**Exercise**: Reproduce, exactly and only, the lines of the data that follows from the one containing "Where the golden_shoe" down to the one containing "The size of", without pictures.

**Material for the task**:
-- Opening Marker --

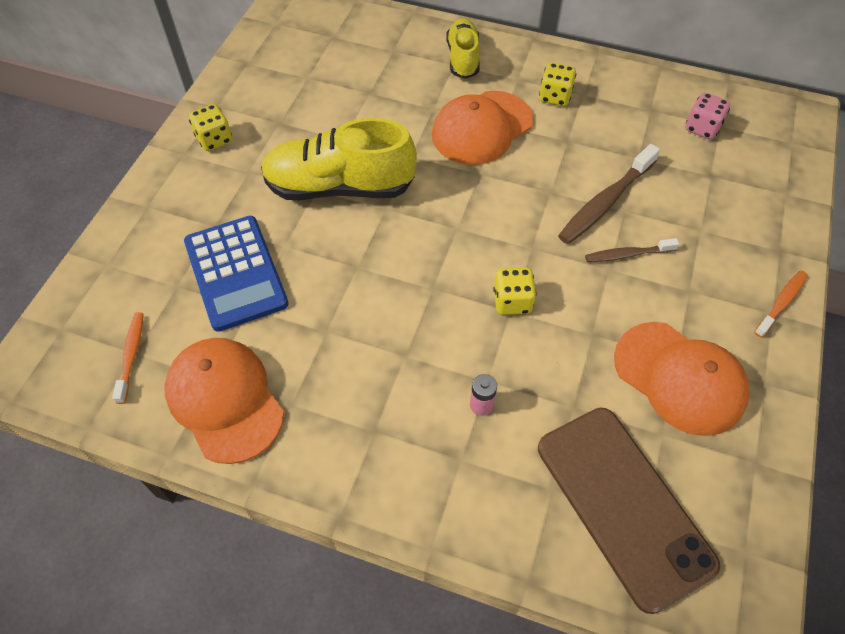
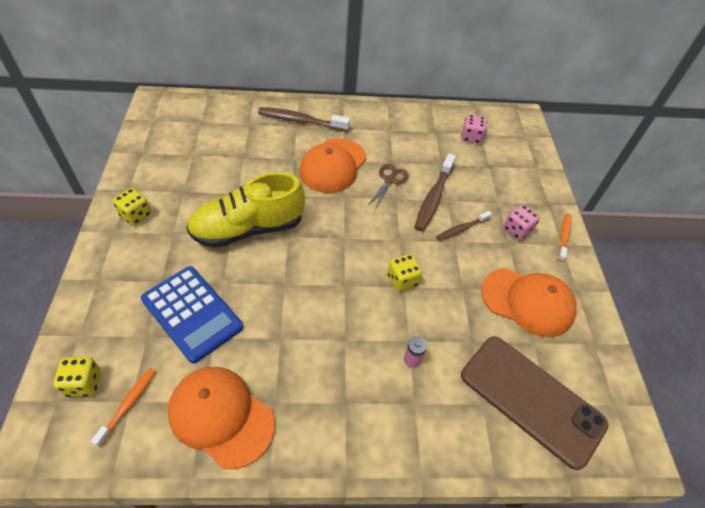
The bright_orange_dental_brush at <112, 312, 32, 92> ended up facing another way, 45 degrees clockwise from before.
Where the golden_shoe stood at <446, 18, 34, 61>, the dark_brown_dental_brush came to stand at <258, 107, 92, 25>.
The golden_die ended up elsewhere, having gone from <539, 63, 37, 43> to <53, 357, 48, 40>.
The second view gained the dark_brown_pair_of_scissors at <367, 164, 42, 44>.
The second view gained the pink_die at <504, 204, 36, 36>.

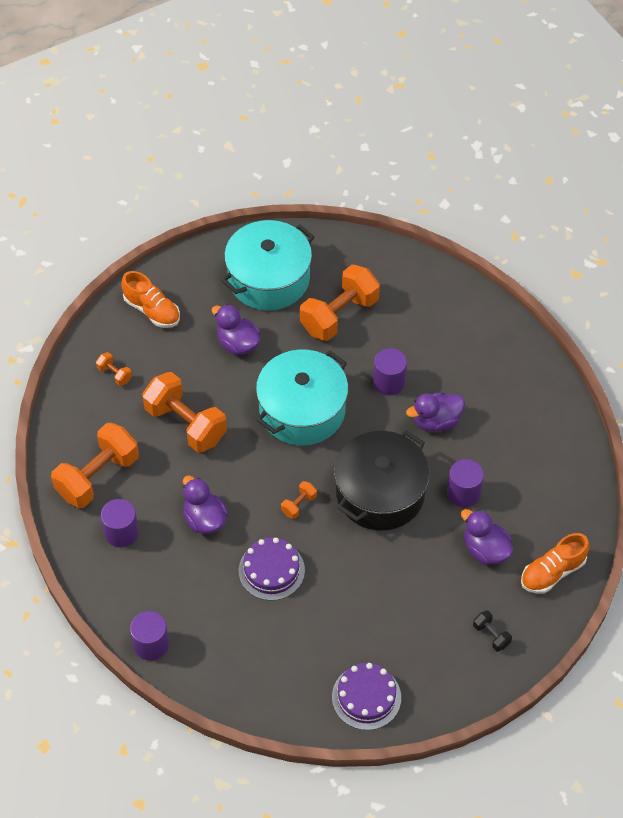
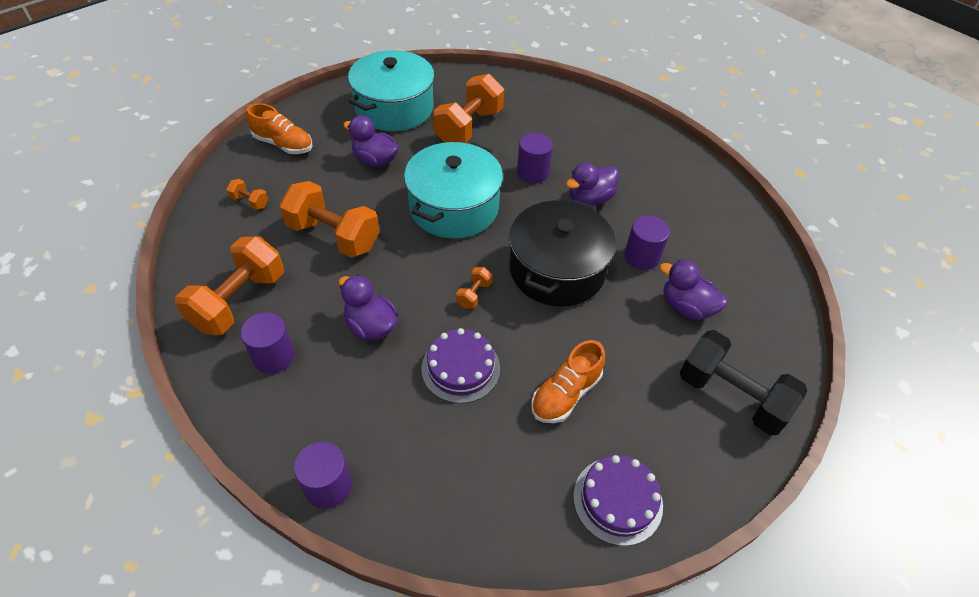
The size of the jet-black_dumbbell at <473, 611, 39, 41> changed by a factor of 2.29.
The bright_orange_shoe ended up elsewhere, having gone from <521, 533, 68, 61> to <531, 340, 74, 83>.

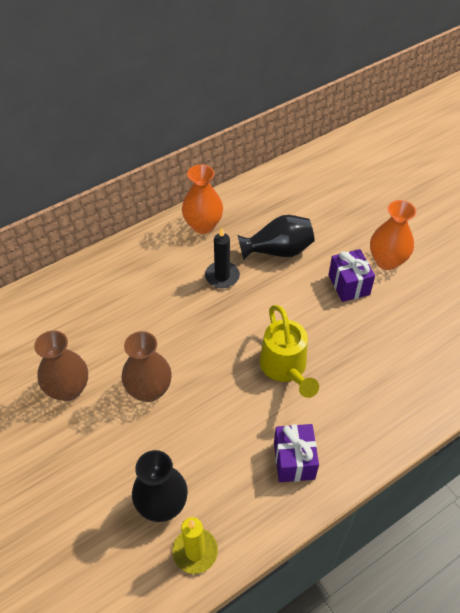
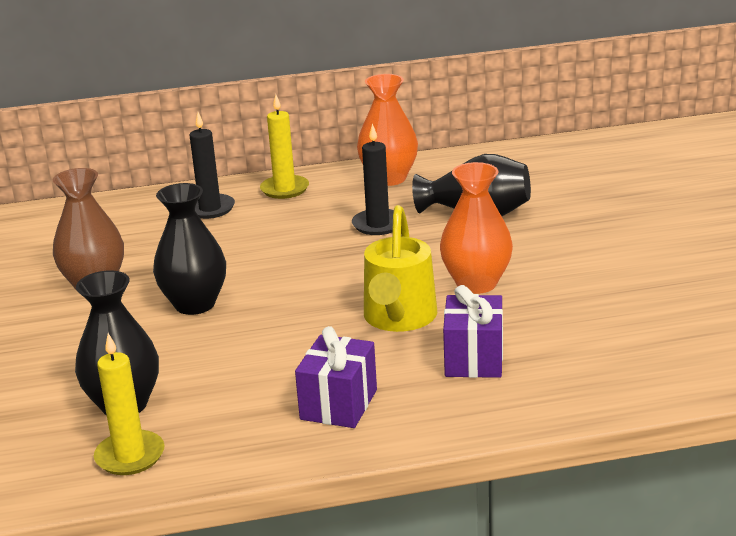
What was the dark_brown_vase at <121, 331, 51, 71> turned into the jet-black_vase at <153, 183, 73, 132>.
The purple_gift ended up elsewhere, having gone from <328, 249, 47, 53> to <443, 285, 60, 93>.
The bright_orange_vase ended up elsewhere, having gone from <370, 200, 46, 70> to <440, 162, 73, 132>.
The second view gained the jet-black_pillar_candle at <189, 112, 46, 107>.
The second view gained the golden_pillar_candle at <260, 95, 49, 104>.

-- Closing Marker --

**Result**:
Where the golden_shoe stood at <446, 18, 34, 61>, the dark_brown_dental_brush came to stand at <258, 107, 92, 25>.
The golden_die ended up elsewhere, having gone from <539, 63, 37, 43> to <53, 357, 48, 40>.
The second view gained the dark_brown_pair_of_scissors at <367, 164, 42, 44>.
The second view gained the pink_die at <504, 204, 36, 36>.

The size of the jet-black_dumbbell at <473, 611, 39, 41> changed by a factor of 2.29.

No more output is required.